> _ACTION ITEM_: Exactly the lines from the one holding "[756 277 798 311]" through the last line of the listing below must appear in the answer, and no pictures.

--- START ---

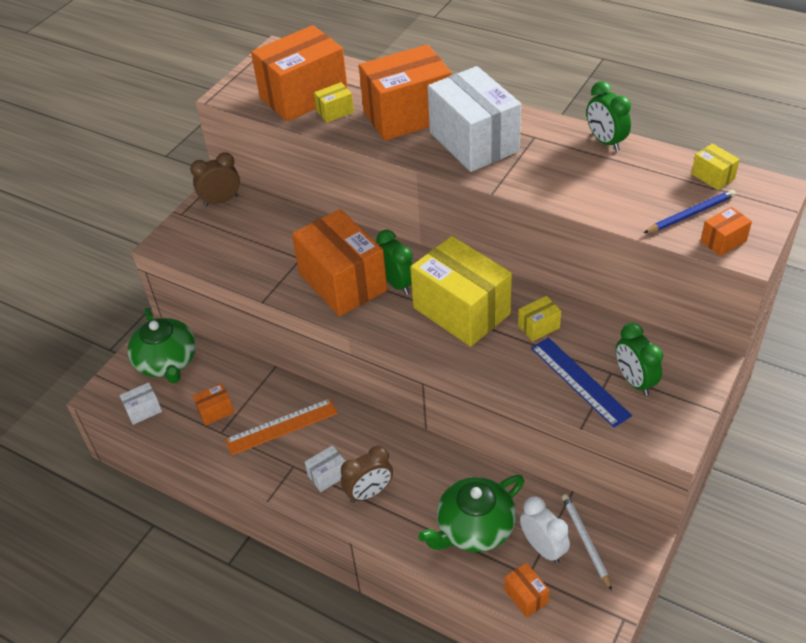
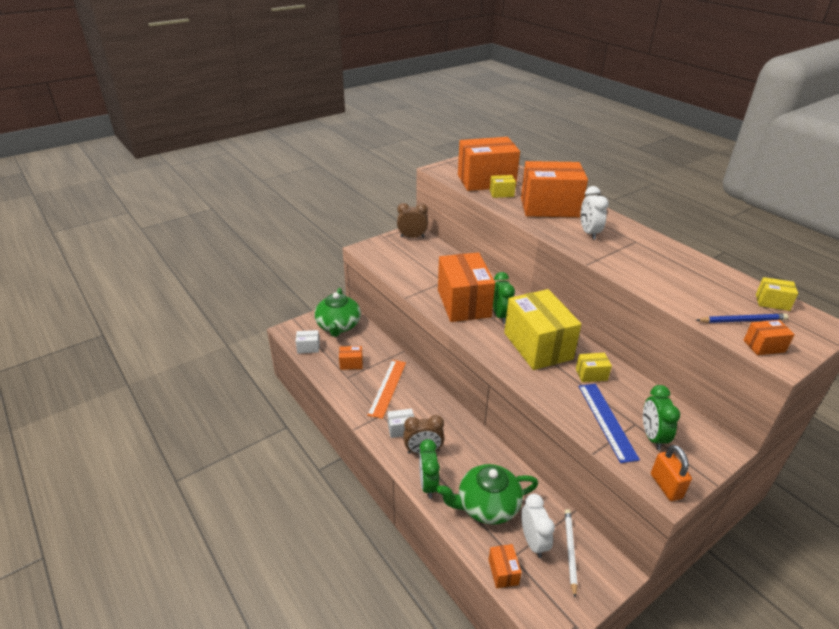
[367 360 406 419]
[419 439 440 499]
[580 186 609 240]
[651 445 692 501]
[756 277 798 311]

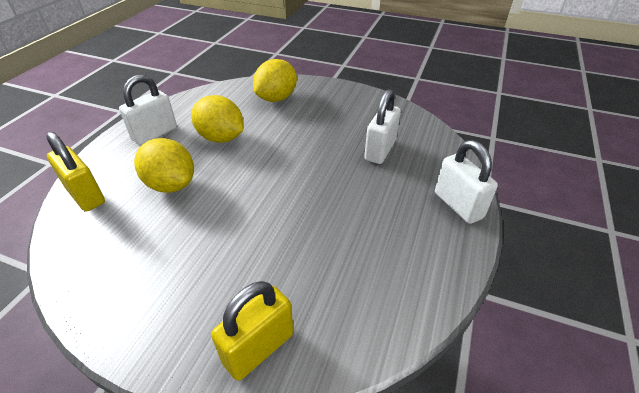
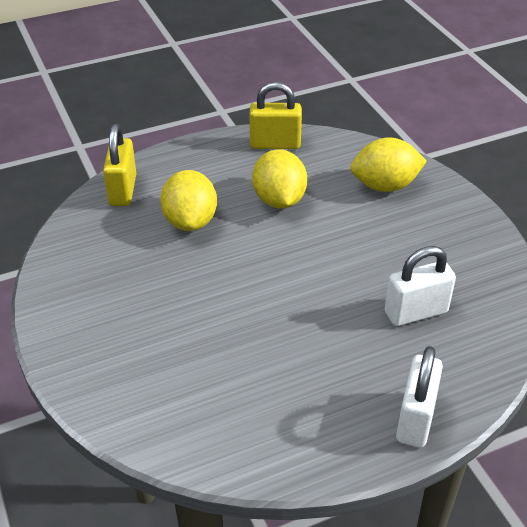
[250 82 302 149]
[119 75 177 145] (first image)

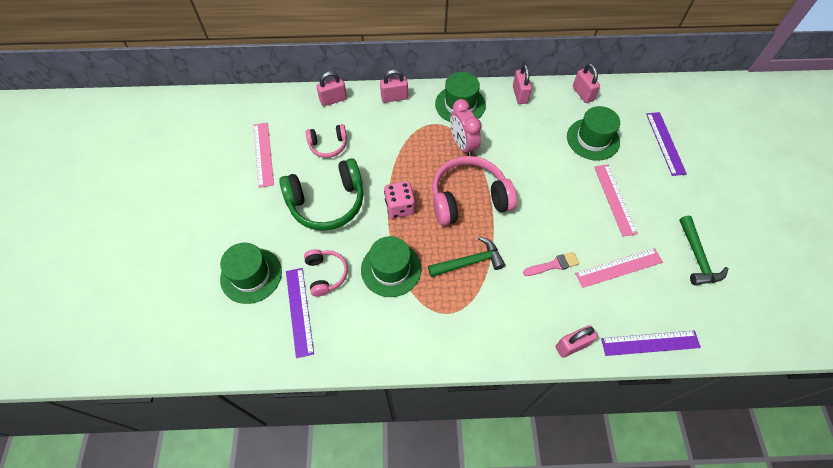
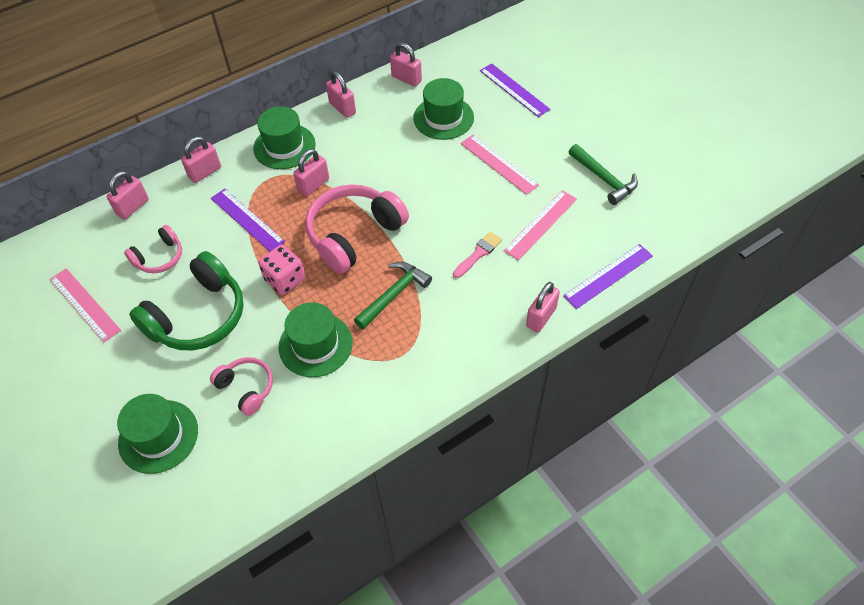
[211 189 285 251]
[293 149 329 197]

--- END ---

> _YOUR SOLUTION_:
[756 277 798 311]

[250 82 302 149]
[119 75 177 145] (first image)

[211 189 285 251]
[293 149 329 197]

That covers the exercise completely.